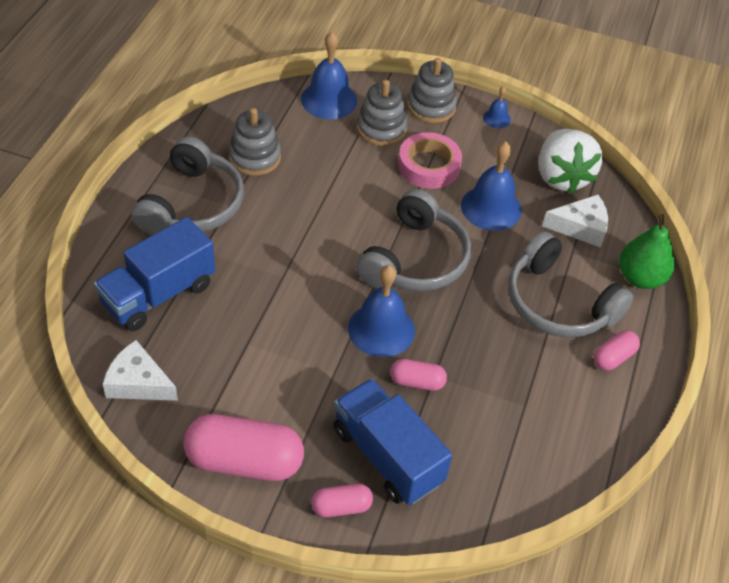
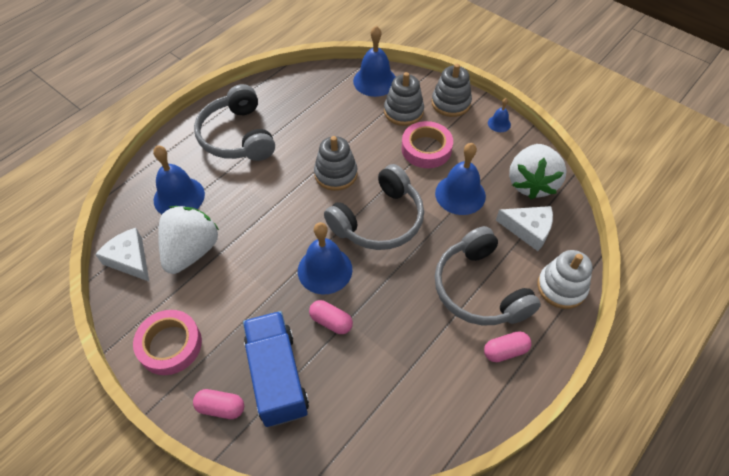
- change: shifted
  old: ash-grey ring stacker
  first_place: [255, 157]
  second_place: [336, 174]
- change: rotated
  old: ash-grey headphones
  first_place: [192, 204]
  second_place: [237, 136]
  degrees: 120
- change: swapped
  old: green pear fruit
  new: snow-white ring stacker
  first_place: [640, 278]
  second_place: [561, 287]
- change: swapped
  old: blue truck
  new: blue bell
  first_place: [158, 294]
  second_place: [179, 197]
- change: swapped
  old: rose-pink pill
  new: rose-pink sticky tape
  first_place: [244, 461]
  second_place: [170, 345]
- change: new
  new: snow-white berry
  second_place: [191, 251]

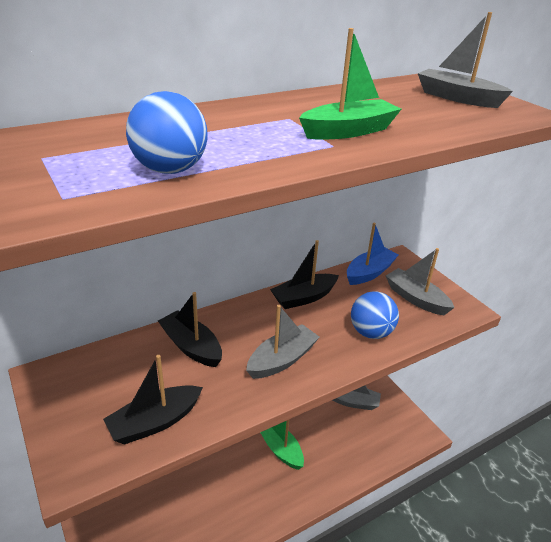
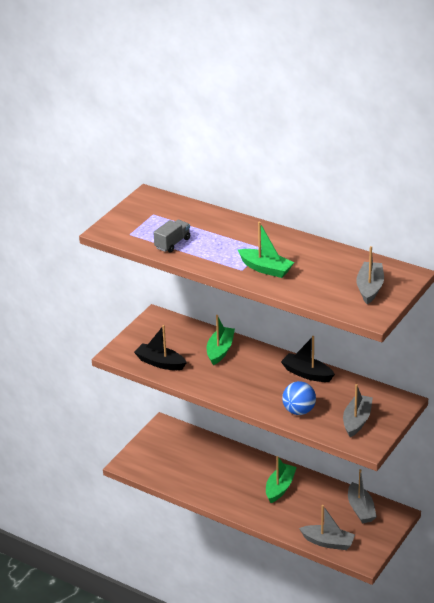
- change: swapped
  old: blue ball
  new: ash-grey truck
  first_place: [170, 170]
  second_place: [172, 243]
- change: gone
  old: blue toy boat
  first_place: [369, 272]
- change: repainted
  old: jet-black toy boat
  new: green toy boat
  first_place: [191, 346]
  second_place: [220, 350]
- change: shifted
  old: ash-grey toy boat
  first_place: [282, 360]
  second_place: [328, 542]

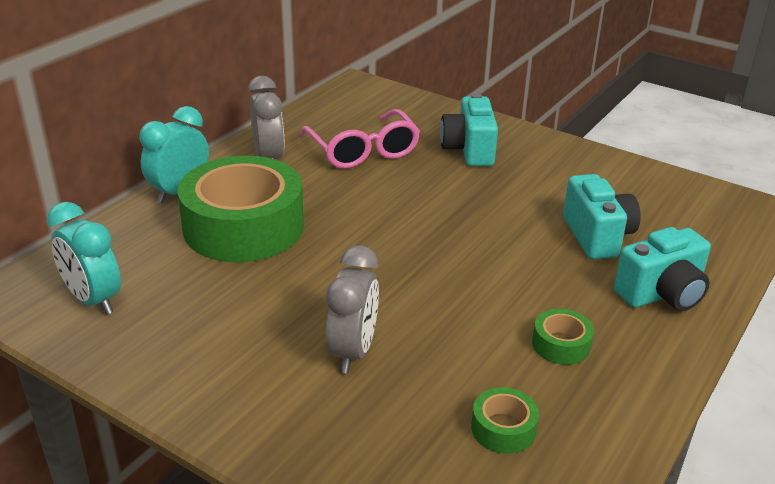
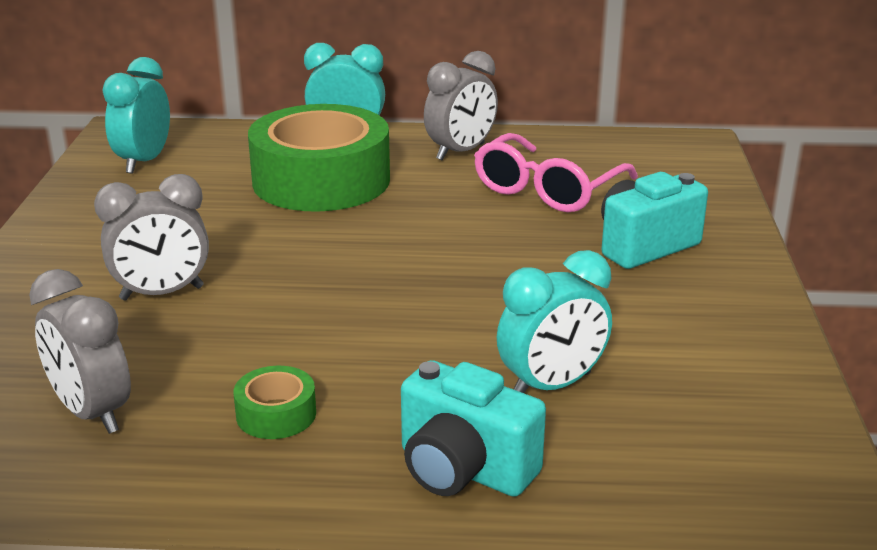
- change: swapped
  old: turquoise compact camera
  new: turquoise clock
  first_place: [597, 236]
  second_place: [551, 386]
- change: swapped
  old: green sticky tape
  new: ash-grey clock
  first_place: [503, 429]
  second_place: [92, 413]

=-=-=-=-=

Required work -> Leave out the pictures and repeat exactly the lines from the first line of the data through the line containing "old: rose-pink pill". Add nothing else.

Output ->
- change: shifted
  old: ash-grey ring stacker
  first_place: [255, 157]
  second_place: [336, 174]
- change: rotated
  old: ash-grey headphones
  first_place: [192, 204]
  second_place: [237, 136]
  degrees: 120
- change: swapped
  old: green pear fruit
  new: snow-white ring stacker
  first_place: [640, 278]
  second_place: [561, 287]
- change: swapped
  old: blue truck
  new: blue bell
  first_place: [158, 294]
  second_place: [179, 197]
- change: swapped
  old: rose-pink pill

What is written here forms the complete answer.